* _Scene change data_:
◇ ◇ ◇ ◇
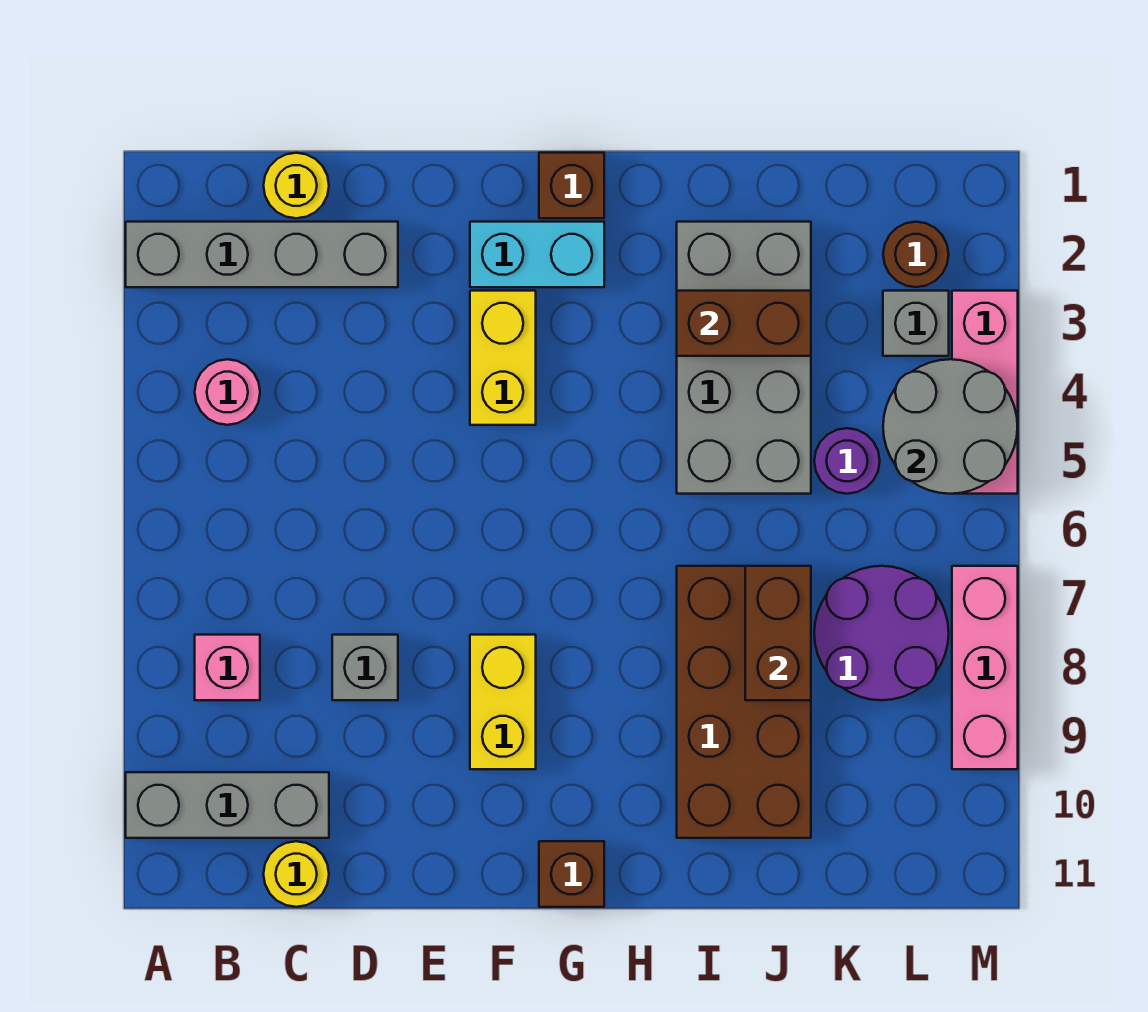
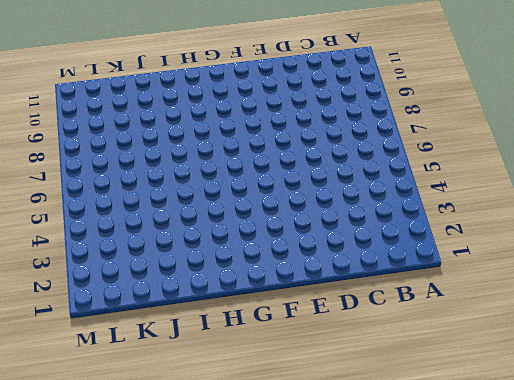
none -> grey brick A2:D2 level 1
none -> grey brick A10:C10 level 1
none -> pink round brick B4 level 1

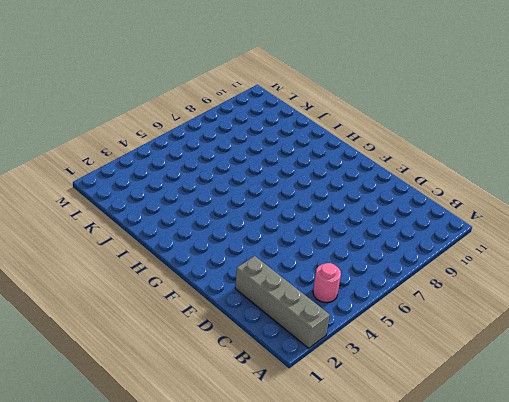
none -> grey brick A10:C10 level 1
none -> pink brick B8 level 1
none -> yellow round brick C1 level 1

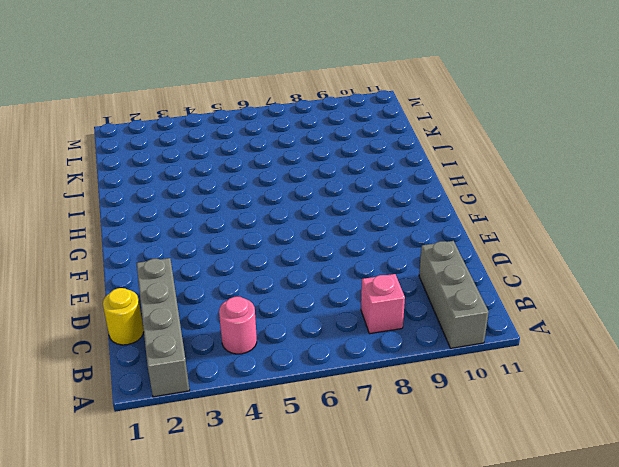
none -> yellow round brick C11 level 1
none -> grey brick D8 level 1
none -> cyan brick F2:G2 level 1

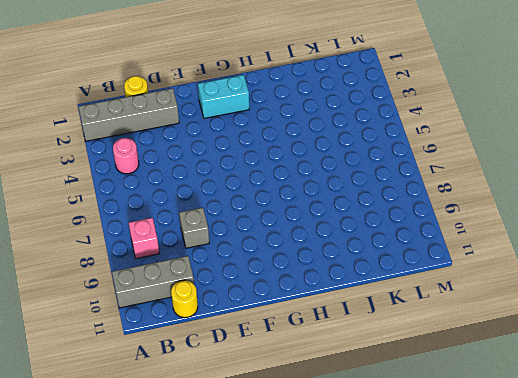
none -> yellow brick F3:F4 level 1
none -> yellow brick F8:F9 level 1
none -> brown brick G1 level 1

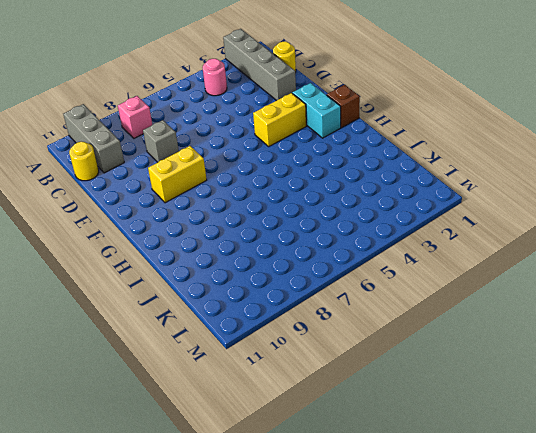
none -> brown brick G11 level 1
none -> grey brick I2:J5 level 1
none -> brown brick I7:J10 level 1

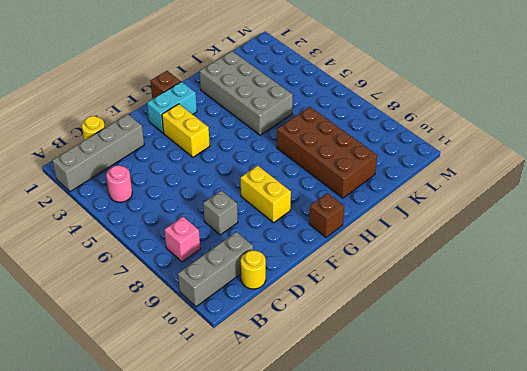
none -> purple round brick K5 level 1
none -> purple round brick K7:L8 level 1
none -> brown round brick L2 level 1

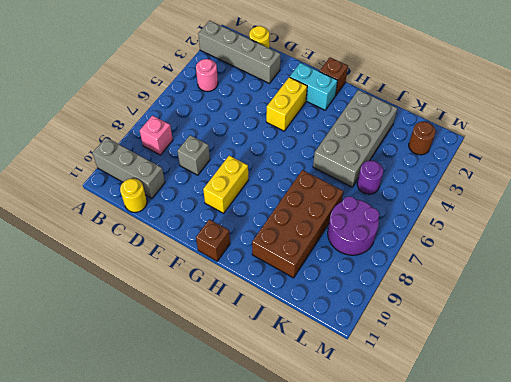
none -> grey brick L3 level 1
none -> pink brick M3:M5 level 1
none -> pink brick M7:M9 level 1

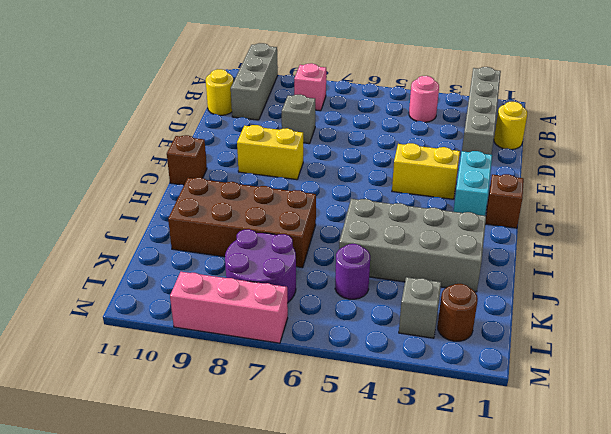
none -> pink brick M3:M5 level 1
none -> brown brick I3:J3 level 2
none -> brown brick J7:J8 level 2

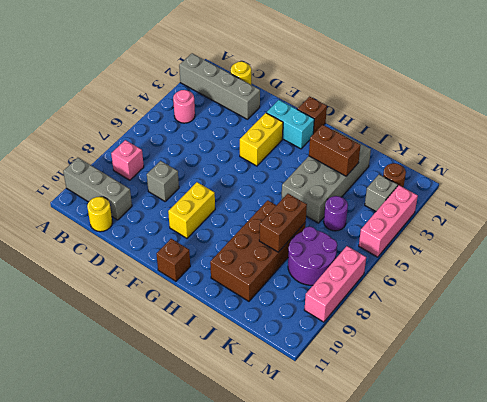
none -> grey round brick L4:M5 level 2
◇ ◇ ◇ ◇
* _PROBLEM TO SOLVE_:
Restate the data word for word while omitting each picture.

* _ANSWER AREA_:
none -> grey brick A2:D2 level 1
none -> grey brick A10:C10 level 1
none -> pink round brick B4 level 1

none -> grey brick A10:C10 level 1
none -> pink brick B8 level 1
none -> yellow round brick C1 level 1

none -> yellow round brick C11 level 1
none -> grey brick D8 level 1
none -> cyan brick F2:G2 level 1

none -> yellow brick F3:F4 level 1
none -> yellow brick F8:F9 level 1
none -> brown brick G1 level 1

none -> brown brick G11 level 1
none -> grey brick I2:J5 level 1
none -> brown brick I7:J10 level 1

none -> purple round brick K5 level 1
none -> purple round brick K7:L8 level 1
none -> brown round brick L2 level 1

none -> grey brick L3 level 1
none -> pink brick M3:M5 level 1
none -> pink brick M7:M9 level 1

none -> pink brick M3:M5 level 1
none -> brown brick I3:J3 level 2
none -> brown brick J7:J8 level 2

none -> grey round brick L4:M5 level 2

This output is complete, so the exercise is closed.